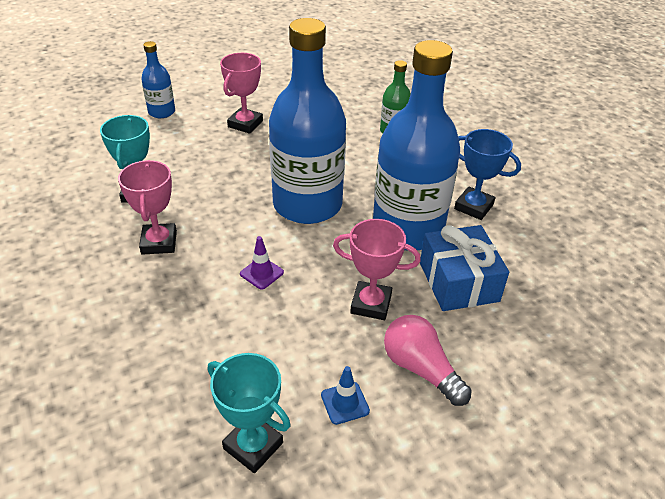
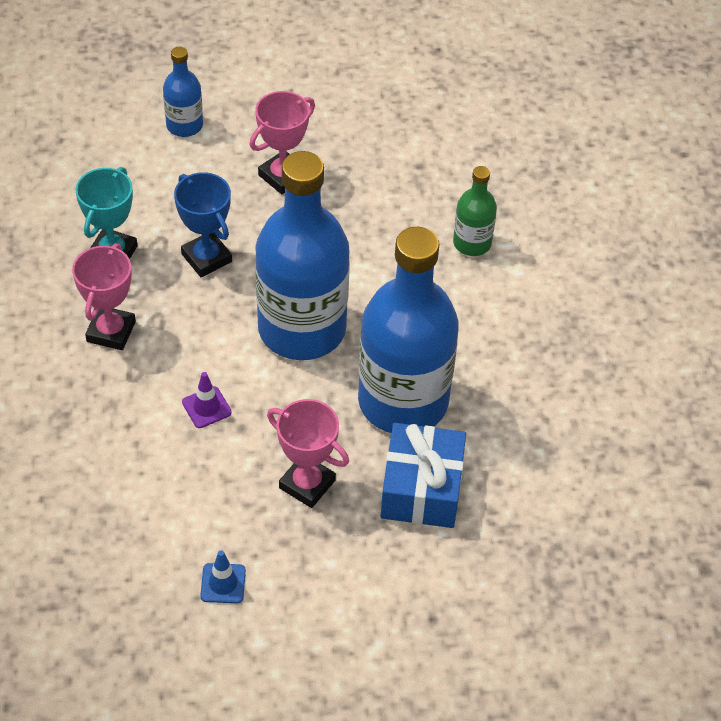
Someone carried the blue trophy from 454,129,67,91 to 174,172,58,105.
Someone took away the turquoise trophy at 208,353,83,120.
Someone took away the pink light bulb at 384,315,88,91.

* Work order
Copy the entire listing exactly but skip the pictures.

* Answer for the task
Someone carried the blue trophy from 454,129,67,91 to 174,172,58,105.
Someone took away the turquoise trophy at 208,353,83,120.
Someone took away the pink light bulb at 384,315,88,91.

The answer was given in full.